──────── Records supplied

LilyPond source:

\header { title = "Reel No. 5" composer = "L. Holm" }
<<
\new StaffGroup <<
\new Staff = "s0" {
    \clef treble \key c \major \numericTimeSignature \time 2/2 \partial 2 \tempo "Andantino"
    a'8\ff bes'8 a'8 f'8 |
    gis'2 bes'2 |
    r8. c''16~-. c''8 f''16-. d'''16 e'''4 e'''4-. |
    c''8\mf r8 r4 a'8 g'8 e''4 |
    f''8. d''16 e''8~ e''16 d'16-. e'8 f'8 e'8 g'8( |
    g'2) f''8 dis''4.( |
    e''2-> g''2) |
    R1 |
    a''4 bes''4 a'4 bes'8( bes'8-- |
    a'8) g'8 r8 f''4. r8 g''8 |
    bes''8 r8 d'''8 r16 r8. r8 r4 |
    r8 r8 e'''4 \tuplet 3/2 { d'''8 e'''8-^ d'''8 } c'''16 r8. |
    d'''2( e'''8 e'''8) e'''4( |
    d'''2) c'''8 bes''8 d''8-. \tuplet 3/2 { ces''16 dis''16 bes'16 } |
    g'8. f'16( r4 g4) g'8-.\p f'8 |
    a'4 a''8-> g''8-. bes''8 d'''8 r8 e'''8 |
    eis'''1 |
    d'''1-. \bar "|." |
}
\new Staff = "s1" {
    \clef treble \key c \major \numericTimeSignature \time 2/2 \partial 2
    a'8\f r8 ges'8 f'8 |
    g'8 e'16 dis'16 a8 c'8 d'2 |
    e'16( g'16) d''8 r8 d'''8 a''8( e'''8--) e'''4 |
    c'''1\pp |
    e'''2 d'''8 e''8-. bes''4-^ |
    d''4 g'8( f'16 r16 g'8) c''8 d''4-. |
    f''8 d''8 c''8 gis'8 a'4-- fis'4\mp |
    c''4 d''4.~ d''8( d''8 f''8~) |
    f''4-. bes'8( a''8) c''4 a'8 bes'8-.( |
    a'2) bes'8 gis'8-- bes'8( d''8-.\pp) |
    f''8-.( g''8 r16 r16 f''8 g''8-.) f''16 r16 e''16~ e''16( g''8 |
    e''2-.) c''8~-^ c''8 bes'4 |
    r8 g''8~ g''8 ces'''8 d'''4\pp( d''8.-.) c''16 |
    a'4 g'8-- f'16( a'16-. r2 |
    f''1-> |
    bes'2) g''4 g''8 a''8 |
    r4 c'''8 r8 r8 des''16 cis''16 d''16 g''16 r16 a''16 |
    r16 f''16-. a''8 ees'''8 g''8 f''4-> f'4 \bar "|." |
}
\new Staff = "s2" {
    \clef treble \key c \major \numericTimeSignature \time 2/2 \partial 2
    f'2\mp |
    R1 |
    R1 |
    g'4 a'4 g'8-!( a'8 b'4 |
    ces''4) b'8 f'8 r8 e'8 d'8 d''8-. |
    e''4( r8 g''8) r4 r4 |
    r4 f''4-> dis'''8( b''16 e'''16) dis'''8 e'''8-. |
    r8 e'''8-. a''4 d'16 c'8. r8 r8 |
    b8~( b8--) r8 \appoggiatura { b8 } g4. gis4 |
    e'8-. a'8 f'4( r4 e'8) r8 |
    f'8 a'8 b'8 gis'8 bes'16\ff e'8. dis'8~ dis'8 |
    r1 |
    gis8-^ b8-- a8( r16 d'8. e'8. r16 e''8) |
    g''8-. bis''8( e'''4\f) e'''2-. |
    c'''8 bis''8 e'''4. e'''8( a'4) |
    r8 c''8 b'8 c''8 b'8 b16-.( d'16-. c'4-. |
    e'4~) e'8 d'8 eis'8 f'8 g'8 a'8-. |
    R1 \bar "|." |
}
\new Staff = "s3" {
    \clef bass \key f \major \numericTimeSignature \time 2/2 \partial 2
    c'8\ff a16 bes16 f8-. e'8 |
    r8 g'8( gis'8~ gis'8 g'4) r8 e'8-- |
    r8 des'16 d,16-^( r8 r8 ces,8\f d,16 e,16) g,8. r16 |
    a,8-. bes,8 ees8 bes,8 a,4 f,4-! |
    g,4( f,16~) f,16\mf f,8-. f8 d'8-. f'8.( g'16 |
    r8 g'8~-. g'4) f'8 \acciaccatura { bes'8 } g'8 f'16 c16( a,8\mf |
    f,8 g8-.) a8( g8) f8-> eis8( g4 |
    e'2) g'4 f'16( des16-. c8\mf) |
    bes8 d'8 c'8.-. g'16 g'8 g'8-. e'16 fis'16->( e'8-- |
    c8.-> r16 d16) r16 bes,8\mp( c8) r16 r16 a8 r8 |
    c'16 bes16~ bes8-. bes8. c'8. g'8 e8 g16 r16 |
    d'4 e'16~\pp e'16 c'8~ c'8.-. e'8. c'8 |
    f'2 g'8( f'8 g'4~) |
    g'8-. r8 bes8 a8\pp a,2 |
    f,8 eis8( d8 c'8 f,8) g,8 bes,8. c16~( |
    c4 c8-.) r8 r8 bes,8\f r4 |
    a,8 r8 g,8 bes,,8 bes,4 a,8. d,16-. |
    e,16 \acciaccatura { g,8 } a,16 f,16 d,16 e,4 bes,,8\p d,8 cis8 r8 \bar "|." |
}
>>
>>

────────────────

**Written request:**
Please return each line of the material above that contains the string "numericTimeSignature". Case must match.

**Output for this task:**
    \clef treble \key c \major \numericTimeSignature \time 2/2 \partial 2 \tempo "Andantino"
    \clef treble \key c \major \numericTimeSignature \time 2/2 \partial 2
    \clef treble \key c \major \numericTimeSignature \time 2/2 \partial 2
    \clef bass \key f \major \numericTimeSignature \time 2/2 \partial 2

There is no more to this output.